### Work order
Your answer must be the exact lines from the one holding "gray line: (77, 70) -> (80, 89), moved" through the end of the entries, with no pictures.
····················
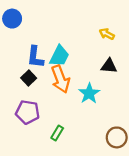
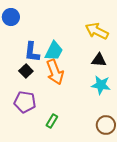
yellow arrow: (107, 34) -> (97, 31), size x1.6
cyan star: (89, 93) -> (101, 85), moved, turned -30

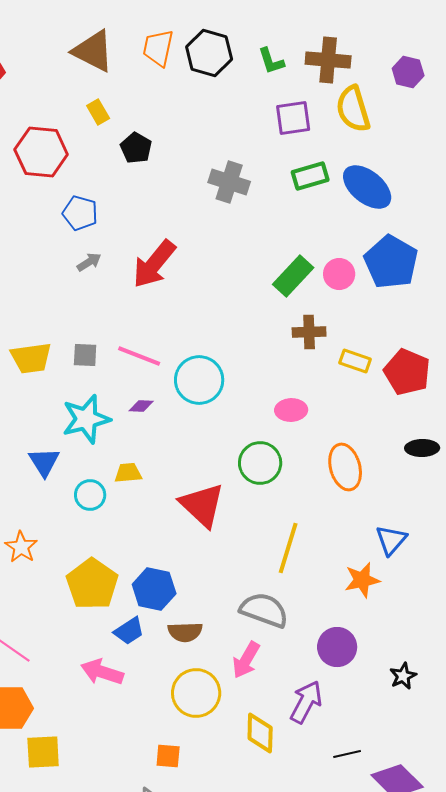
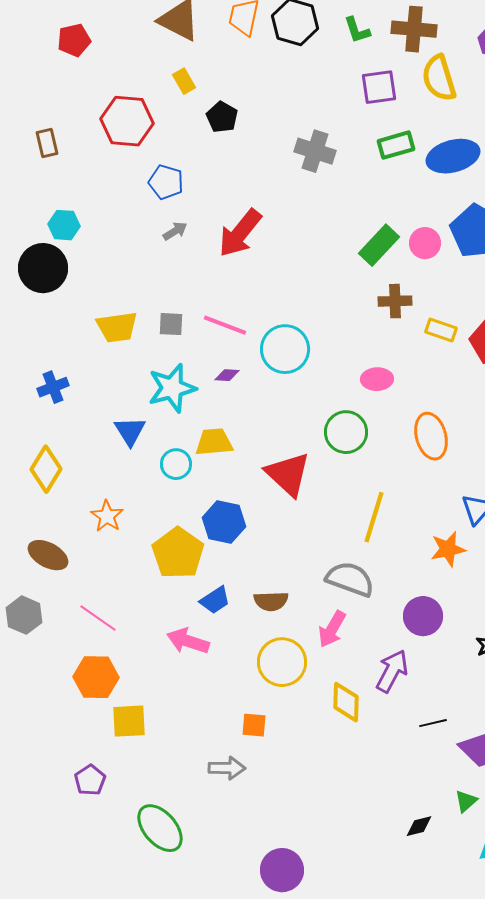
blue ellipse: (367, 187) -> (453, 156), turned -54
yellow trapezoid: (128, 473) -> (214, 442), size x1.4
blue hexagon: (154, 589) -> (224, 522), moved

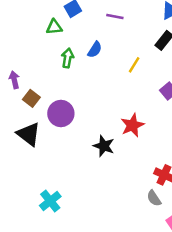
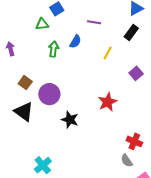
purple line: (115, 16) -> (94, 22), moved
purple arrow: (14, 80) -> (11, 49), moved
black star: (104, 146) -> (70, 120), moved

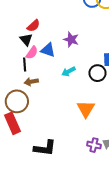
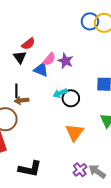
pink semicircle: (32, 53) -> (49, 59), moved
black line: (25, 65) -> (16, 91), moved
black circle: (97, 73) -> (71, 98), moved
purple cross: (94, 145) -> (80, 170), turned 32

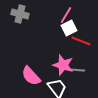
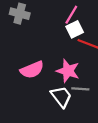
gray line: (77, 70) -> (80, 89), moved
pink semicircle: (31, 76) -> (32, 70), moved, turned -70

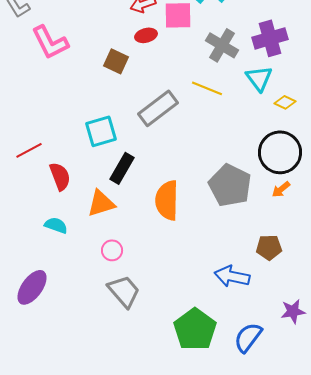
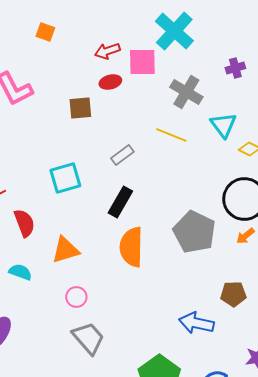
purple cross: (270, 38) -> (235, 68), moved, size x0.6
brown square: (116, 61) -> (80, 108), turned -30
gray rectangle: (158, 108) -> (122, 155), size x0.6
black rectangle: (122, 168) -> (120, 202), moved

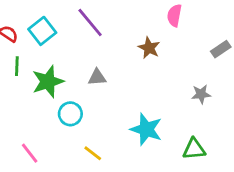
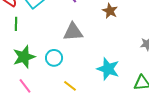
gray triangle: (97, 77) -> (73, 32), size x1.5
green star: (48, 82) -> (24, 57), moved

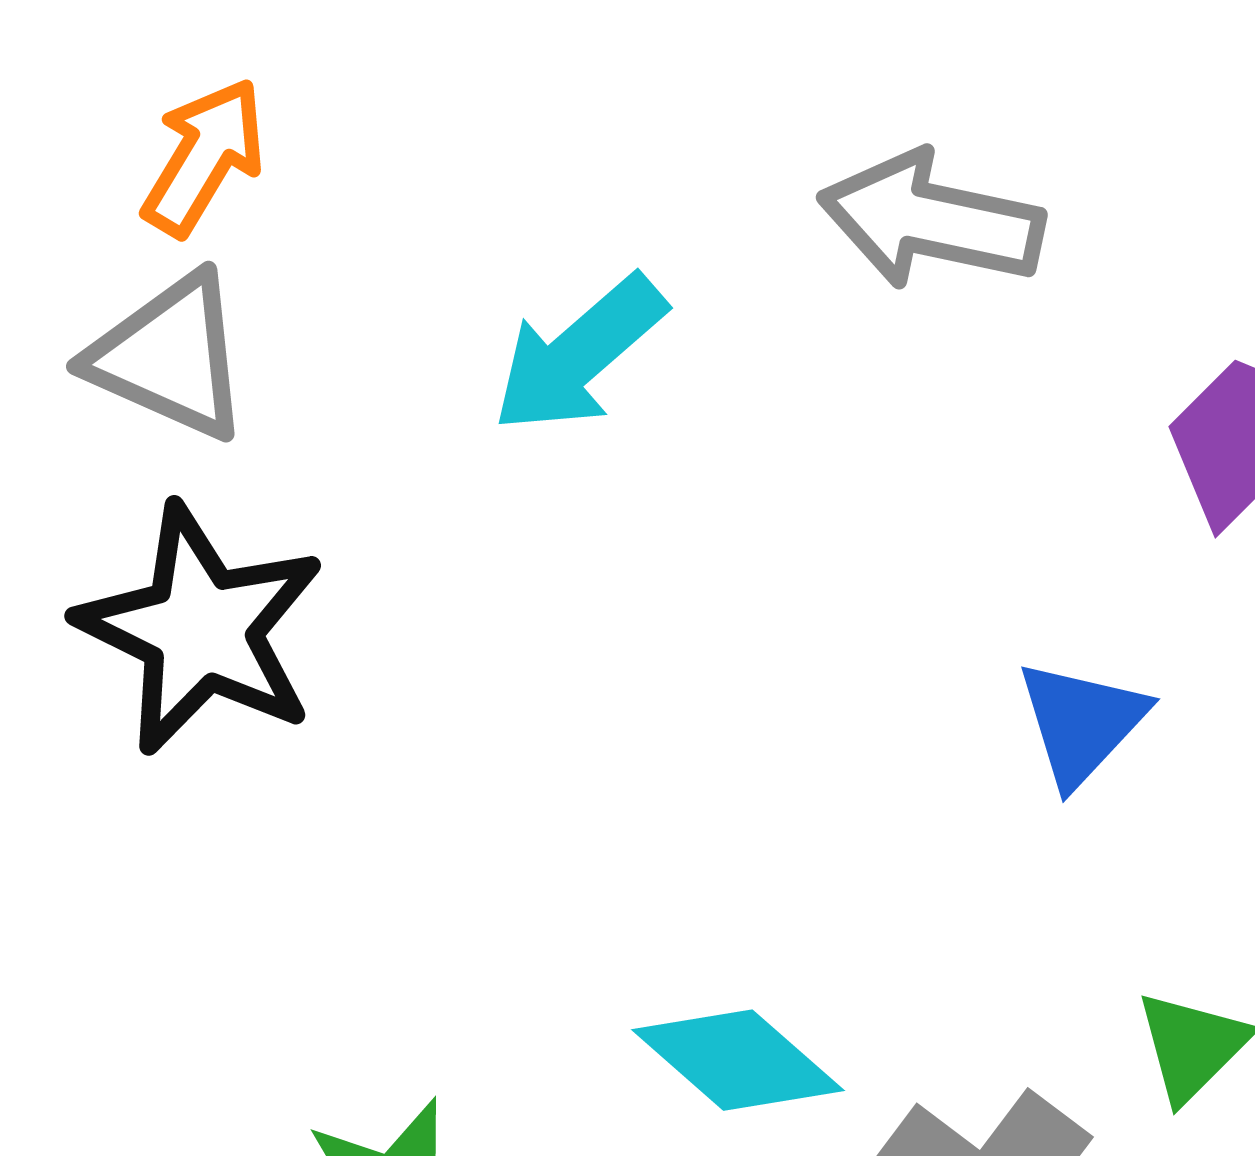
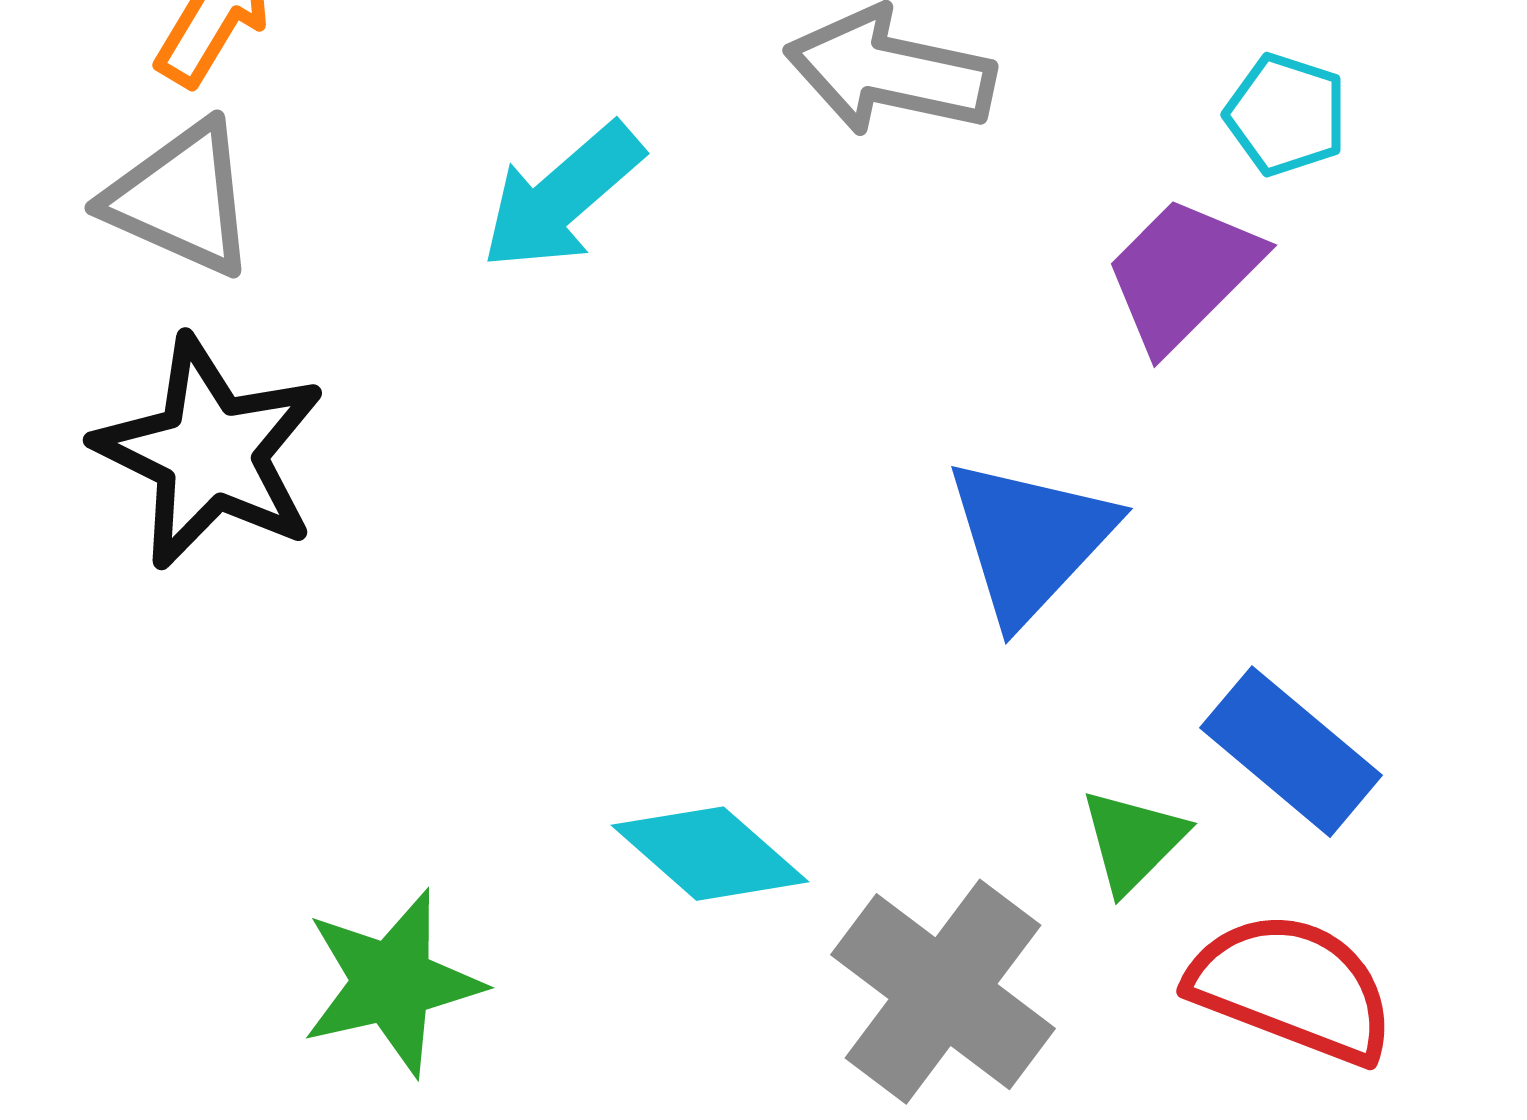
blue triangle: (1082, 723) -> (1030, 540), size x1.4

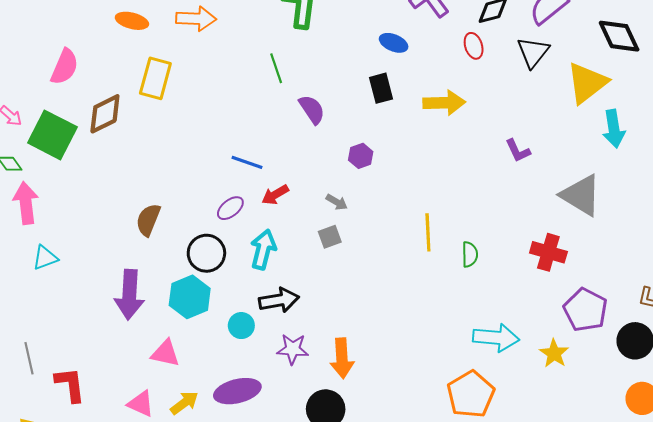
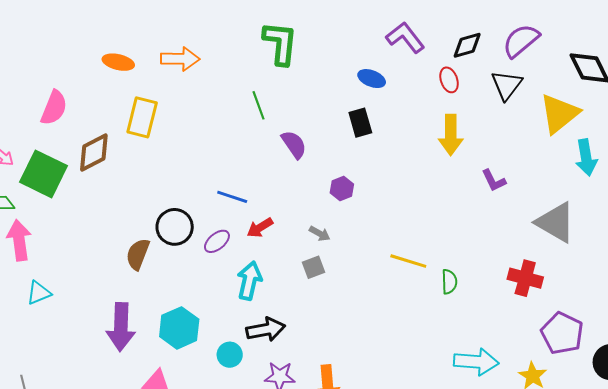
yellow arrow: (444, 103) -> (451, 135), moved, turned 93
yellow line: (428, 232) -> (408, 261), turned -69
black circle: (206, 253) -> (175, 227), moved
····················
### Exercise output
gray line: (77, 70) -> (80, 89), moved
pink semicircle: (31, 76) -> (32, 70), moved, turned -70

purple cross: (270, 38) -> (235, 68), moved, size x0.6
brown square: (116, 61) -> (80, 108), turned -30
gray rectangle: (158, 108) -> (122, 155), size x0.6
black rectangle: (122, 168) -> (120, 202), moved

gray triangle: (97, 77) -> (73, 32), size x1.5
green star: (48, 82) -> (24, 57), moved

blue triangle: (1082, 723) -> (1030, 540), size x1.4

yellow arrow: (444, 103) -> (451, 135), moved, turned 93
yellow line: (428, 232) -> (408, 261), turned -69
black circle: (206, 253) -> (175, 227), moved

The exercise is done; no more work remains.